DIRECTIVE =
Of the lines in the data below, count the ones holding the string "pixel", and answer with that number only.

THE INPUT =
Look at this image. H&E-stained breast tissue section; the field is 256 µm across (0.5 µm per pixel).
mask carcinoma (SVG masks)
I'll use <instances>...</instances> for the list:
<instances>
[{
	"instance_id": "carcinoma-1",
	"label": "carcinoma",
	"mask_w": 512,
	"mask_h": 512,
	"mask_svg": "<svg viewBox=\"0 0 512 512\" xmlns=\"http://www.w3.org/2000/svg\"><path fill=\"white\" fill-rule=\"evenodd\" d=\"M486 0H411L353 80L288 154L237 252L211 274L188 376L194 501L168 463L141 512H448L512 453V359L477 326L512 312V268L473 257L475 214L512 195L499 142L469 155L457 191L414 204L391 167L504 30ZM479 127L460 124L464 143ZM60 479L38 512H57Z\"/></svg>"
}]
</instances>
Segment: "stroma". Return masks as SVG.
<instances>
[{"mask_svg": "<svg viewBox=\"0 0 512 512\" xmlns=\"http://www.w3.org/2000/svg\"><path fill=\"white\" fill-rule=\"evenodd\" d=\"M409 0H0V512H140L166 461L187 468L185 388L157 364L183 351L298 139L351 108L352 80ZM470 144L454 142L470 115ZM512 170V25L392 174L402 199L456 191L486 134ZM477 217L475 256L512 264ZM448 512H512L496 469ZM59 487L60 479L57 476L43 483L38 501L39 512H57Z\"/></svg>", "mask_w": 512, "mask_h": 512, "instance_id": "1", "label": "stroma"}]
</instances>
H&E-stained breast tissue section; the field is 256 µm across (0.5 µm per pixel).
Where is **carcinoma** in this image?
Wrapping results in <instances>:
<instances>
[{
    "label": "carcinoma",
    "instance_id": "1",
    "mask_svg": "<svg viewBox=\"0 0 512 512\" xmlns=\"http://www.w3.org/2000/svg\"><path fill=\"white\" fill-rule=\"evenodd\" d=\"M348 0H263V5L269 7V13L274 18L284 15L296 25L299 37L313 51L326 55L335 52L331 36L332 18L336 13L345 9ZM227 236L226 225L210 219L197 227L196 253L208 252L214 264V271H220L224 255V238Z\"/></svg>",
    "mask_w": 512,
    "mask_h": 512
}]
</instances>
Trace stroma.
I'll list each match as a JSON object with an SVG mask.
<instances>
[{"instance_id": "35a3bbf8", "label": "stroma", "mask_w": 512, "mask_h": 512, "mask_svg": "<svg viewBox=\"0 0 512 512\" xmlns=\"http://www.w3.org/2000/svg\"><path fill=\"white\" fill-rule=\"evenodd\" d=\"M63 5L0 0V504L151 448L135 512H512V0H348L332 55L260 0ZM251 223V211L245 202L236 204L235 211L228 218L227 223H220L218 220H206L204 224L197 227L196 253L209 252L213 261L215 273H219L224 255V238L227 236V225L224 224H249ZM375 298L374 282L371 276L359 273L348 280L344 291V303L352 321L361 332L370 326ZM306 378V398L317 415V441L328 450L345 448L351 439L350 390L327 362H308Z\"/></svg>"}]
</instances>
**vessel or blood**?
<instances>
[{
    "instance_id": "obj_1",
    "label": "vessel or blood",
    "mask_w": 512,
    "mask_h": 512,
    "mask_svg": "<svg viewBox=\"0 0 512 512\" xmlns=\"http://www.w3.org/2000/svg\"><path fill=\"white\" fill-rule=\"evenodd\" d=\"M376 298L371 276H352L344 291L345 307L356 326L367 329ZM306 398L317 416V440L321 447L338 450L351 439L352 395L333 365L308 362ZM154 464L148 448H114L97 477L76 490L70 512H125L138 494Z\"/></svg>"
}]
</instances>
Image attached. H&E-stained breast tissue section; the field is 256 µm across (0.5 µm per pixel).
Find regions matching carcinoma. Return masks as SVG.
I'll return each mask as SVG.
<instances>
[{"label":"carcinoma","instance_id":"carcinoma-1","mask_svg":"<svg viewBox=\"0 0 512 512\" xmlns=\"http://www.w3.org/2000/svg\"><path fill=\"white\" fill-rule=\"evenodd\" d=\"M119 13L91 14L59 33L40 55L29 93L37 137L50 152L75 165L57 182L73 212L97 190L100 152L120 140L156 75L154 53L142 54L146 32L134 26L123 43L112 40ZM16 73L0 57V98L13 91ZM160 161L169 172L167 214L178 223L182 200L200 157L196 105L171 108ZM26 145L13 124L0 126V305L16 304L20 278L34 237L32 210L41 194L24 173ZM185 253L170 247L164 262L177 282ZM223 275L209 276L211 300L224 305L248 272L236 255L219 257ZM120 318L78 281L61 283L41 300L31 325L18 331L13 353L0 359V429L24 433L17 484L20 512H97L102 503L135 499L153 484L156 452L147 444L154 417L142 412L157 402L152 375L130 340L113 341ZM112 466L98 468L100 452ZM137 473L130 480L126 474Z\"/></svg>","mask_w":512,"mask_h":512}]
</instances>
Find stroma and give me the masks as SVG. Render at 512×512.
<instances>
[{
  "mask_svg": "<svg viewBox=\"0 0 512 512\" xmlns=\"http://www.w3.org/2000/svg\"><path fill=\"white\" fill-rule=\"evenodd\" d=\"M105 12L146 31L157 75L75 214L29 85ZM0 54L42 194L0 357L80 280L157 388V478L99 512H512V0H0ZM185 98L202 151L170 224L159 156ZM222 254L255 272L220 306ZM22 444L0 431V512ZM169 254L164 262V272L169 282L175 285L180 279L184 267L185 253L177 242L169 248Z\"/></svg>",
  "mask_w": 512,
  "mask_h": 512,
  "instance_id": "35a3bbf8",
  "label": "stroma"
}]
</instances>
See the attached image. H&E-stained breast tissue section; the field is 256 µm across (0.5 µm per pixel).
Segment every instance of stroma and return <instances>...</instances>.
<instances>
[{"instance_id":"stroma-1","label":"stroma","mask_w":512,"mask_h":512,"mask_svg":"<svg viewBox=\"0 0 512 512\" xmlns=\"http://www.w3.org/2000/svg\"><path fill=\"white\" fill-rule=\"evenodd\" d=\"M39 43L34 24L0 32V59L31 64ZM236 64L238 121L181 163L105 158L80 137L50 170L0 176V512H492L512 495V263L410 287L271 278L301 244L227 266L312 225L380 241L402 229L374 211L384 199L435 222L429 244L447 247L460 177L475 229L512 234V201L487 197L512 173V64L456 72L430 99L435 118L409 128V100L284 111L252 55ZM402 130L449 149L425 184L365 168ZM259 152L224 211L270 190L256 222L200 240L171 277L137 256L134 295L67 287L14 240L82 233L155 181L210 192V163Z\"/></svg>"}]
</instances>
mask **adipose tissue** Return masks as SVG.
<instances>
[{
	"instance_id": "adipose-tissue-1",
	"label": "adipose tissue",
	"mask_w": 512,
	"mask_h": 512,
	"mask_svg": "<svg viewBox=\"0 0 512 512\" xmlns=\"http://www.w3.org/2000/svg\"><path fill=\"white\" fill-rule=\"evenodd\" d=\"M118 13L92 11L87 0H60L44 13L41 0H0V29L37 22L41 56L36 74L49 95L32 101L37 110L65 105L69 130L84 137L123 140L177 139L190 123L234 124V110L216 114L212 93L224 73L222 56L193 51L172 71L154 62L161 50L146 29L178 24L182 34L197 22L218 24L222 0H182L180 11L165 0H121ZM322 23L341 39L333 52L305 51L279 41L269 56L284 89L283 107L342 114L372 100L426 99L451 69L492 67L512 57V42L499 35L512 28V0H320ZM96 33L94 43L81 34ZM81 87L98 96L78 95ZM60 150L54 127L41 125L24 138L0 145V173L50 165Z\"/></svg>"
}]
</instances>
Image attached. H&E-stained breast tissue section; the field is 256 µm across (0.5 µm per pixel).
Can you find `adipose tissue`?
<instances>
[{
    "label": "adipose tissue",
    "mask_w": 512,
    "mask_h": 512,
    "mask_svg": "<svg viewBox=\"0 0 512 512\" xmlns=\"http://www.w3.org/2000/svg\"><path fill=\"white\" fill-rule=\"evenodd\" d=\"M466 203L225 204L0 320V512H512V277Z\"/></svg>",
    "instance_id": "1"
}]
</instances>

FULL OUTPUT =
5